● **THE PROBLEM**
Using the records that follow, tally the lines containing the word "RESET" and state only the count.
── SOURCE INFORMATION ──
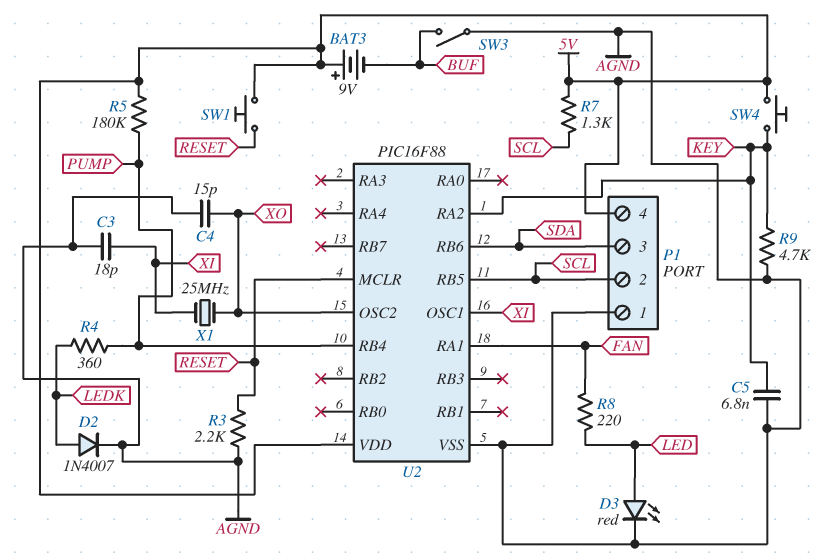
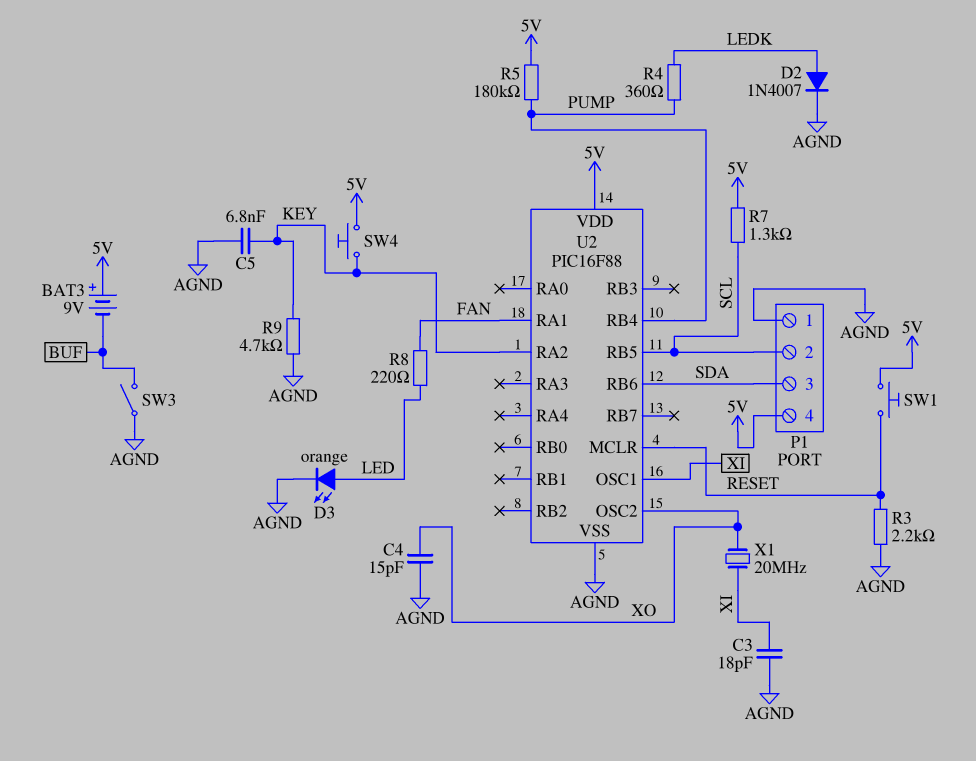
D3: LED red (A LED, K AGND) -> LED orange (A LED, K AGND)
X1: 25MHz (XI, XO) -> 20MHz (XI, XO)

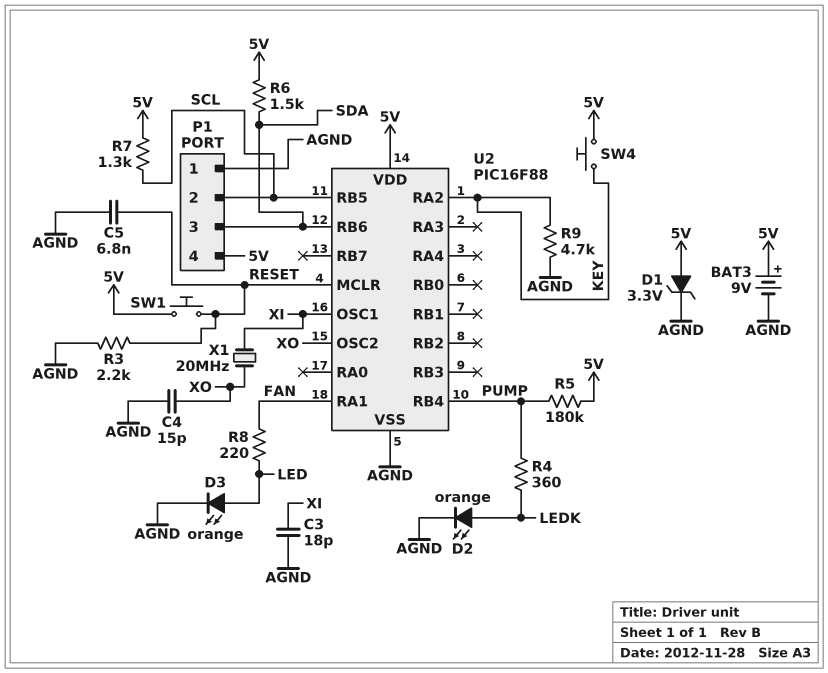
BAT3: 9V (plus 5V, minus BUF) -> 9V (plus 5V, minus AGND)
C5: 6.8nF (AGND, KEY) -> 6.8nF (AGND, RESET)
D1: none -> zener 3.3V (A 5V, K AGND)
D2: diode 1N4007 (A LEDK, K AGND) -> LED orange (A LEDK, K AGND)
R6: none -> 1.5k (5V, SDA)
SW3: switch (AGND, BUF) -> none

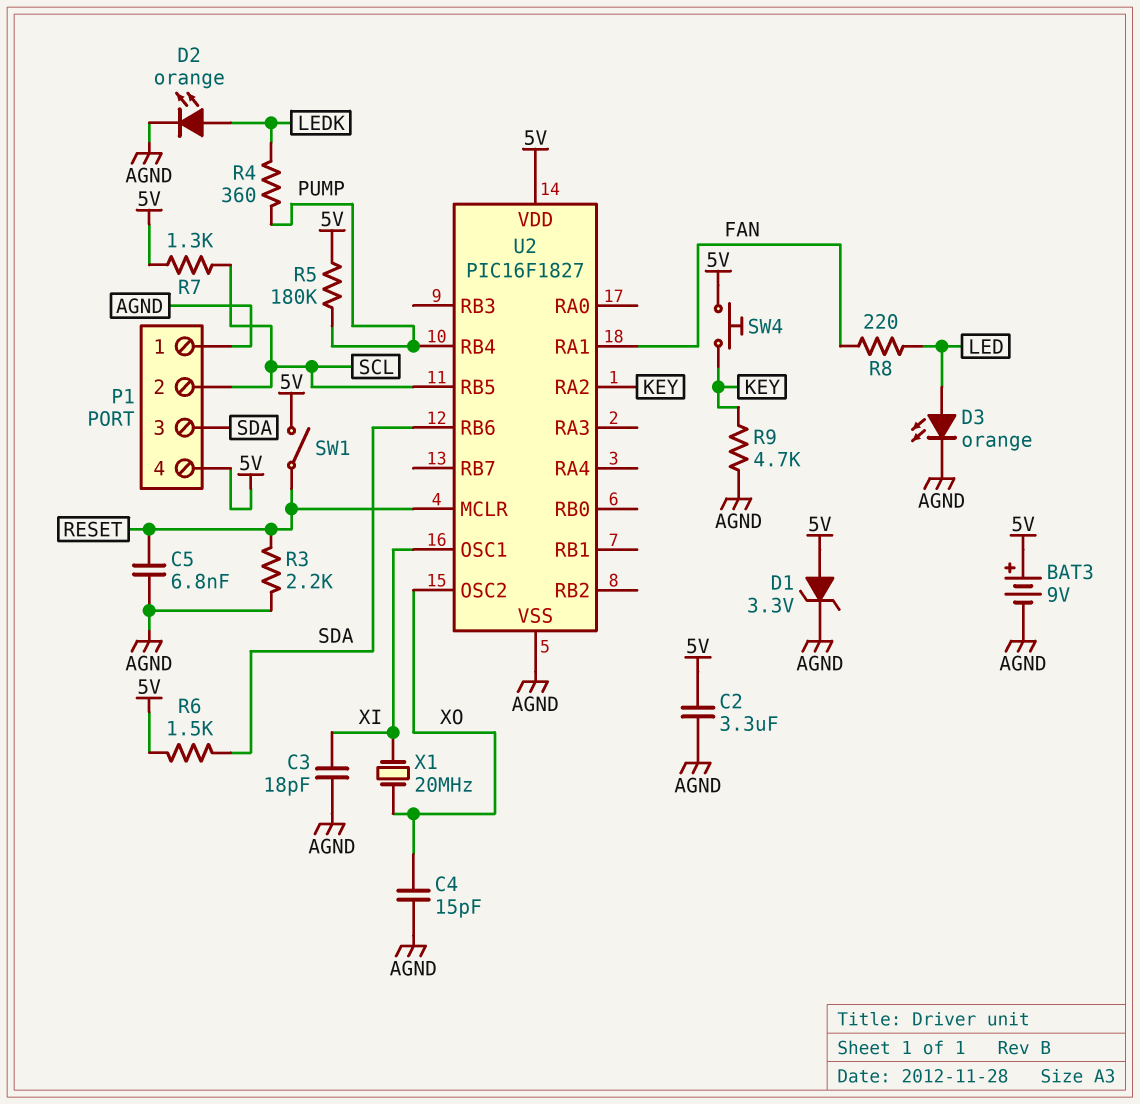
C2: none -> 3.3uF (5V, AGND)
SW1: button (5V, RESET) -> switch (5V, RESET)
U2: PIC16F88 -> PIC16F1827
───
● **RESPONSE FOR THIS EXERCISE**
2